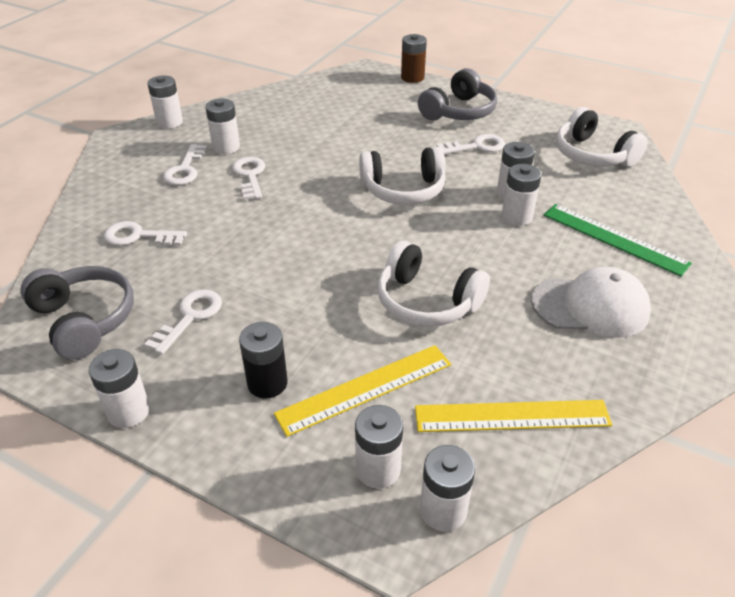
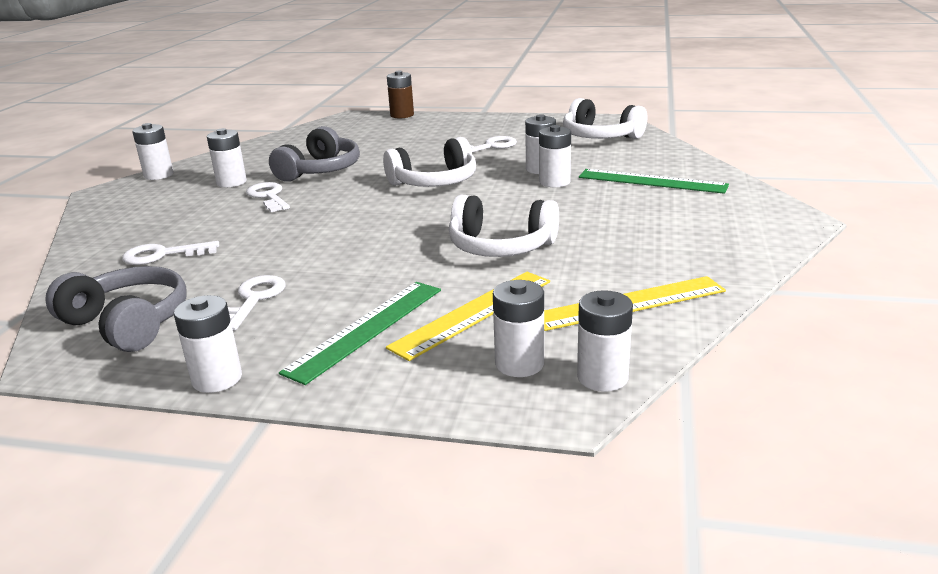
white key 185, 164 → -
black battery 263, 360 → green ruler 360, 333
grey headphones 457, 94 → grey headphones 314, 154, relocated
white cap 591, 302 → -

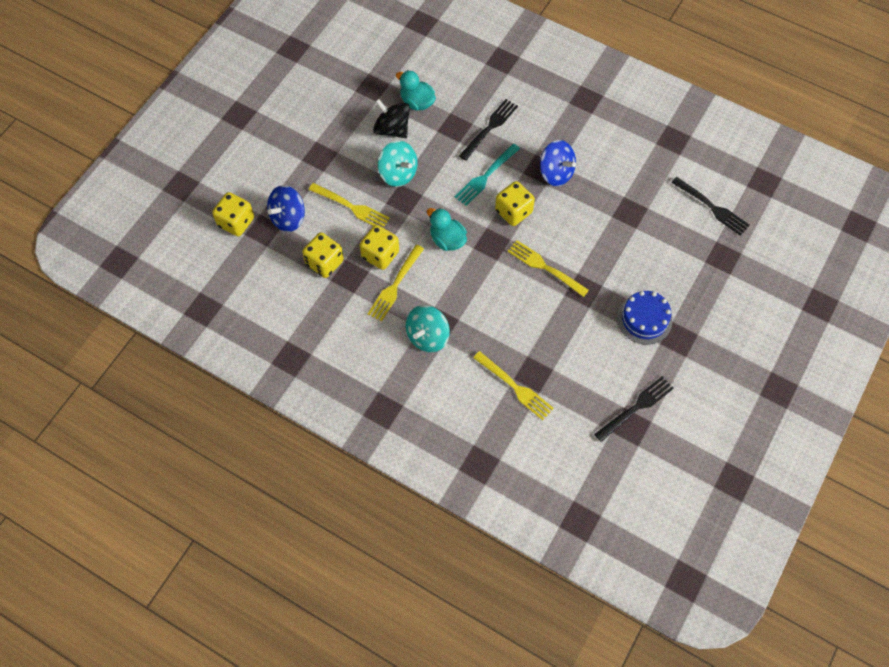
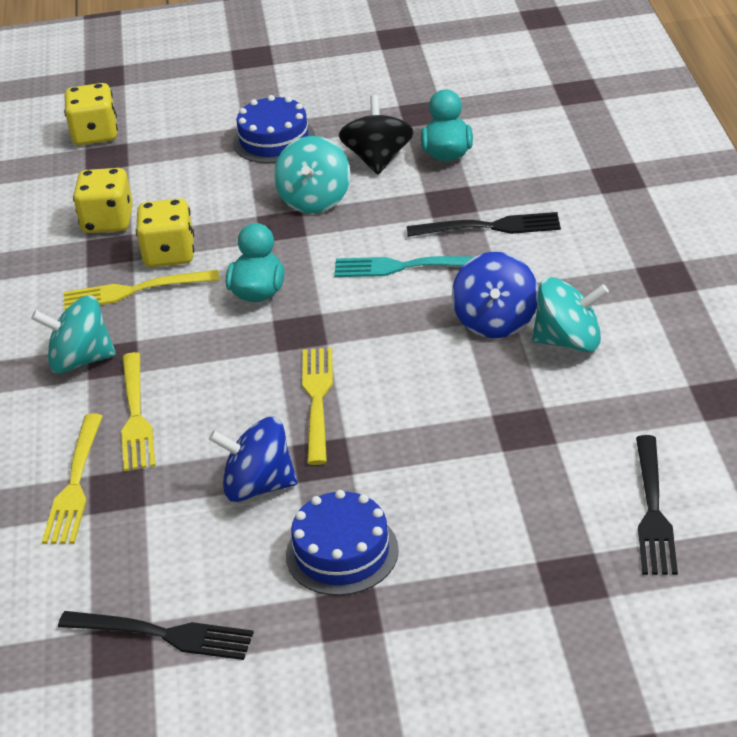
blue spinning top 286, 208 → blue spinning top 253, 459, relocated
yellow fork 349, 205 → yellow fork 138, 411, relocated
yellow dice 515, 203 → -
- → blue cake 274, 129
- → turquoise spinning top 570, 314

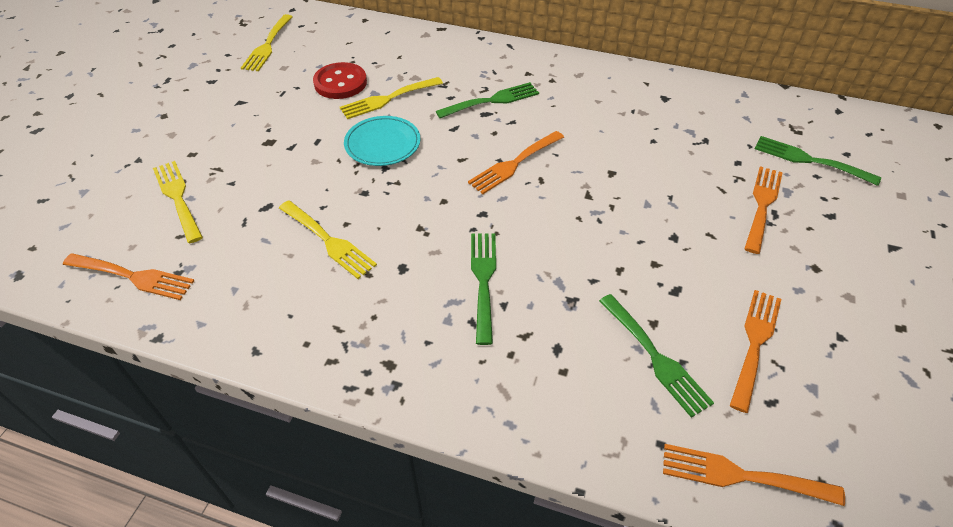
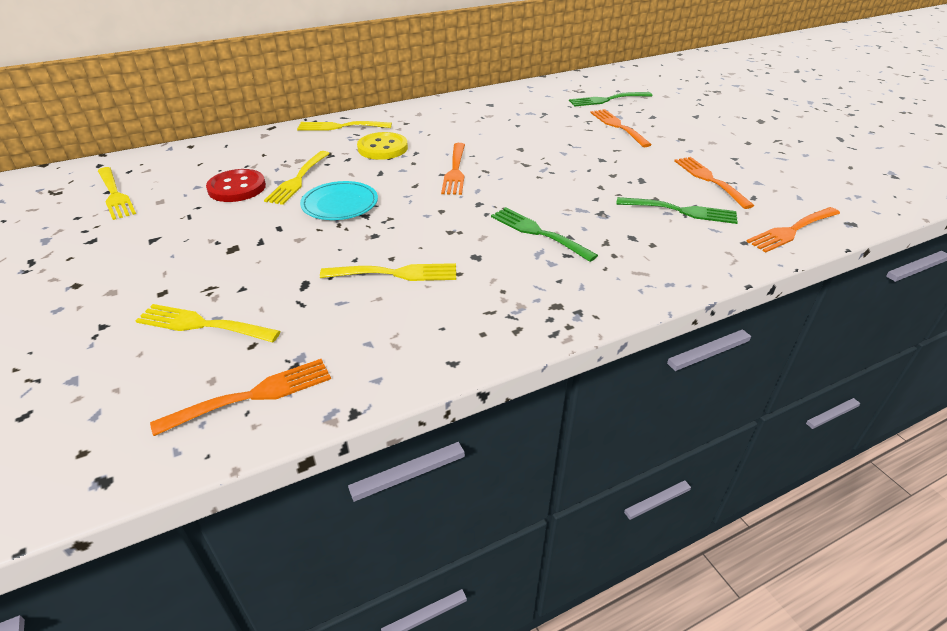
green fork 487, 100 → yellow button 382, 146
- → yellow fork 344, 126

*****

### TASK STATEMENT:
Beginning at the line that contains "blue spinning top 286, 208" and ending at the last line of the data, return each line exactly; no picture belongs in the copy.

### THE ANSWER:
blue spinning top 286, 208 → blue spinning top 253, 459, relocated
yellow fork 349, 205 → yellow fork 138, 411, relocated
yellow dice 515, 203 → -
- → blue cake 274, 129
- → turquoise spinning top 570, 314

green fork 487, 100 → yellow button 382, 146
- → yellow fork 344, 126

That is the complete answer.